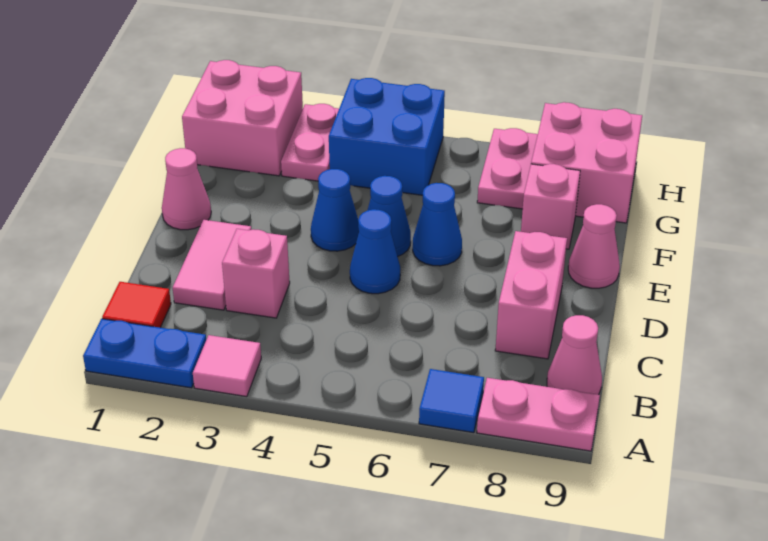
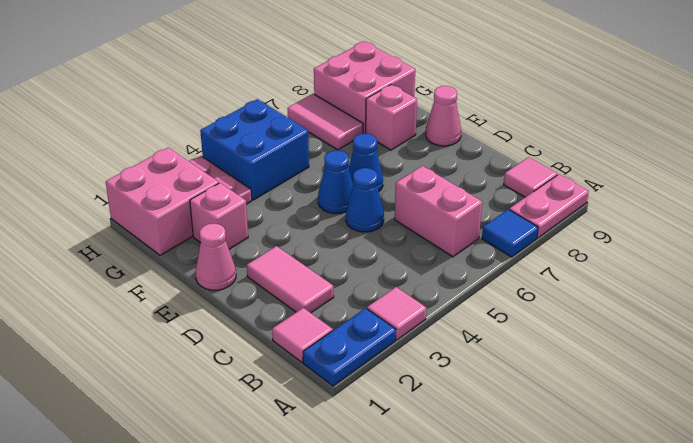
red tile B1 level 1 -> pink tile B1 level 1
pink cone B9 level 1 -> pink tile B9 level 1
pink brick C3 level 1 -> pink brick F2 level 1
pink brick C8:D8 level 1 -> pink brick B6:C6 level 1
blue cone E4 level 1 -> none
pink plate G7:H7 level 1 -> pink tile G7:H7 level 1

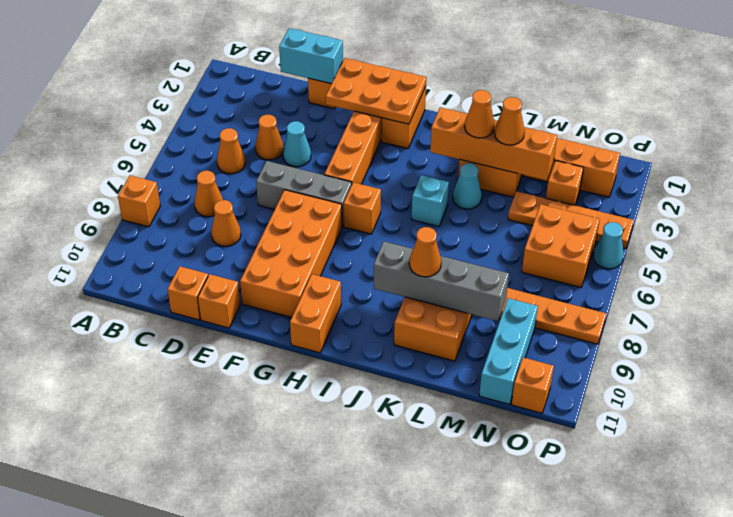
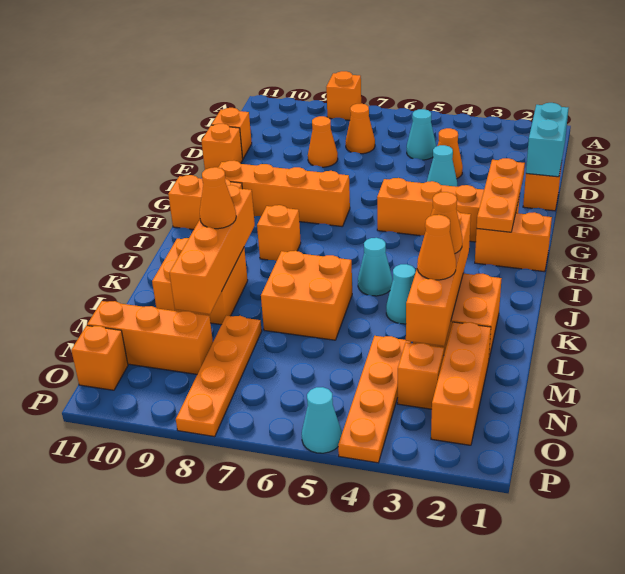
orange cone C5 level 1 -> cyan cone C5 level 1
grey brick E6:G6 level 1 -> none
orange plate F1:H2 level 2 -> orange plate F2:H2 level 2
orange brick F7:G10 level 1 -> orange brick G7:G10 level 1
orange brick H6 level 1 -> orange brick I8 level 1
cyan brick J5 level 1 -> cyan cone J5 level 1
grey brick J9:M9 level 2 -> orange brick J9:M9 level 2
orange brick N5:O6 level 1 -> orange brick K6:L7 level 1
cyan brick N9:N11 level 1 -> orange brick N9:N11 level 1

════════════════════

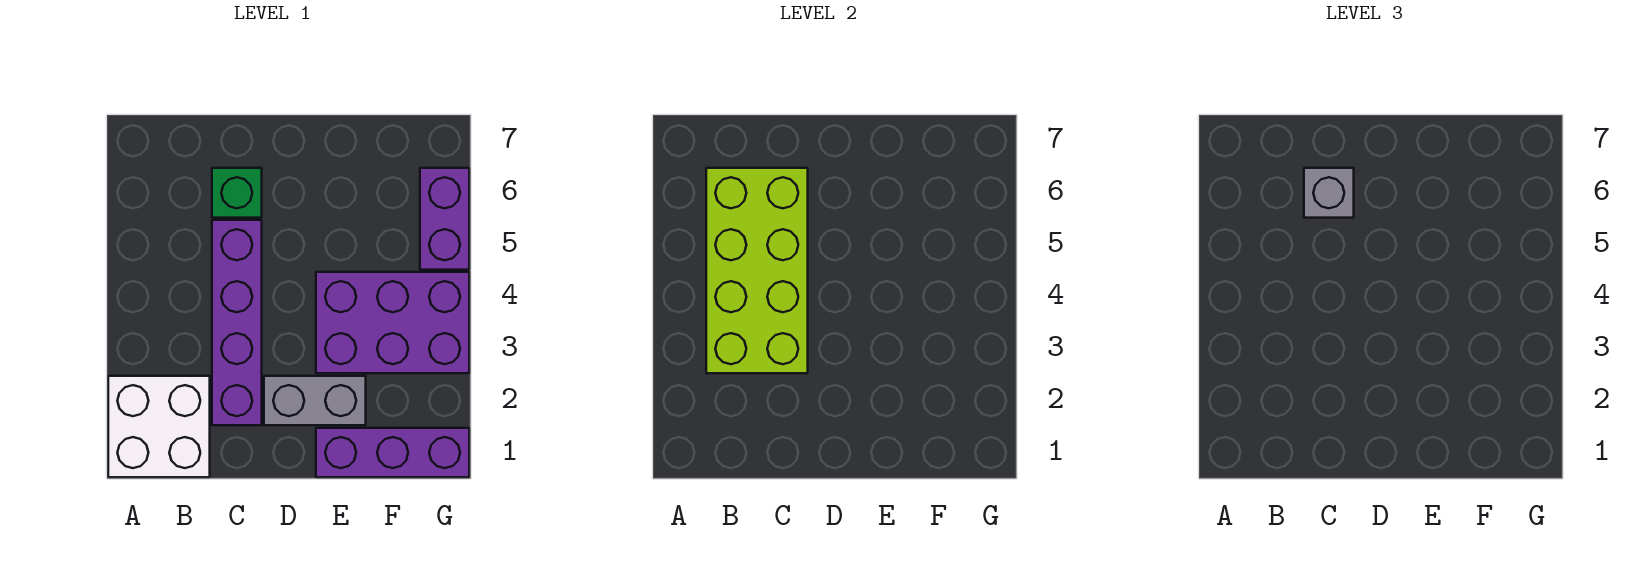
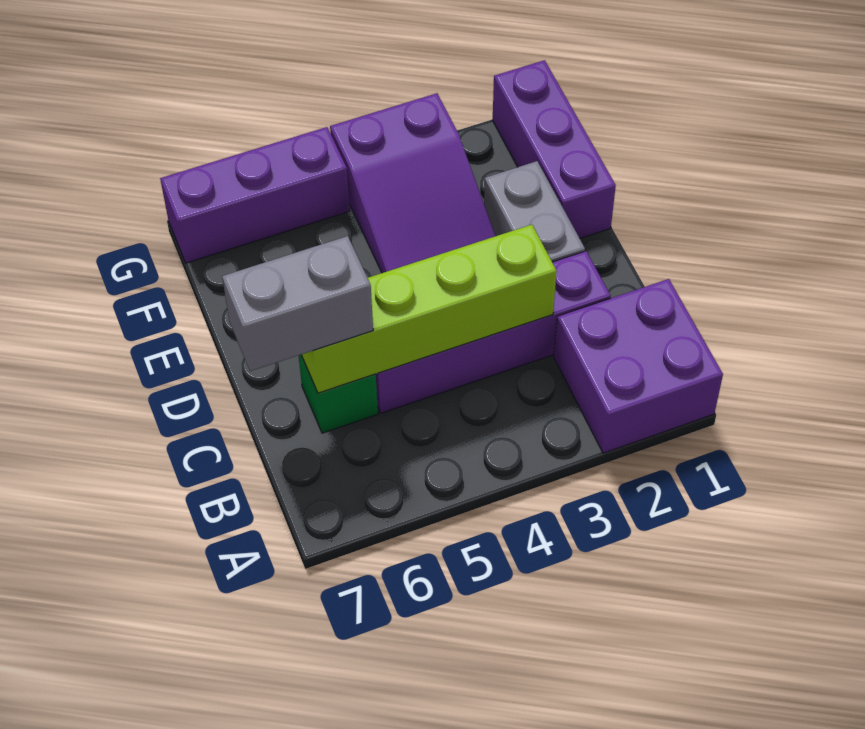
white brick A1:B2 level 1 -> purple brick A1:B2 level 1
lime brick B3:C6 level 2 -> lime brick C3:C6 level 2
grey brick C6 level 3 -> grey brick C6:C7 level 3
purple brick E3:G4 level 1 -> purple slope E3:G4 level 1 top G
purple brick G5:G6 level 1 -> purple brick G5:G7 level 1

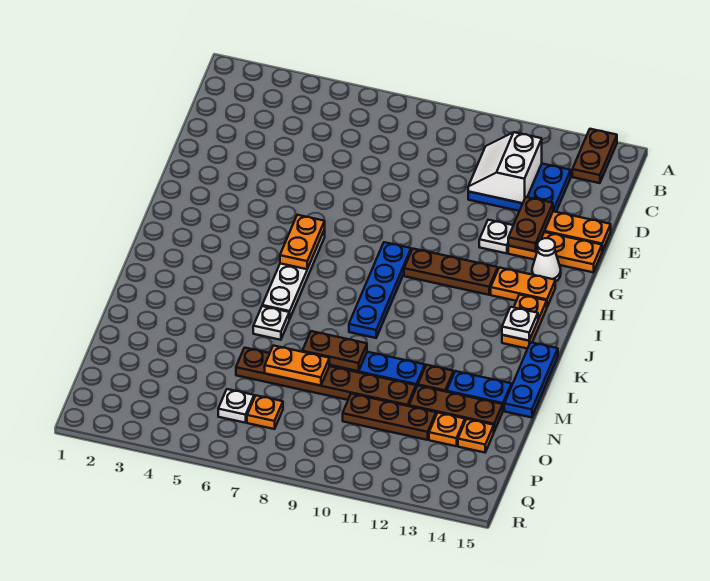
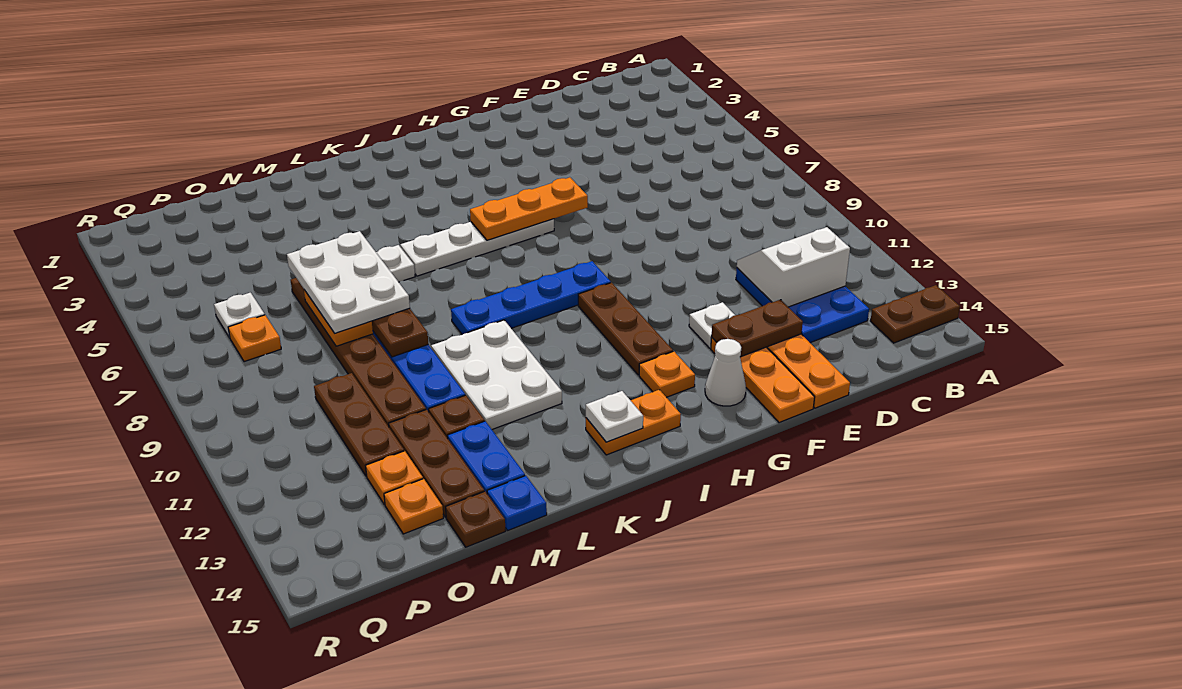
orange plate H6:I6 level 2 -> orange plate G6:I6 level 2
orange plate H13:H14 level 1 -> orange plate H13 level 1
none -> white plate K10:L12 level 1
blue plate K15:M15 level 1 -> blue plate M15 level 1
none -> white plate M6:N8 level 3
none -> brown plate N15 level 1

════════════════════

EXERCISE OBJECTIVE – Your answer should be the exact lines above from the one with "orange plate H13:H14" through the one with "none -> brown plate N15 level 1", both included, and nothing besides.

REPLY –
orange plate H13:H14 level 1 -> orange plate H13 level 1
none -> white plate K10:L12 level 1
blue plate K15:M15 level 1 -> blue plate M15 level 1
none -> white plate M6:N8 level 3
none -> brown plate N15 level 1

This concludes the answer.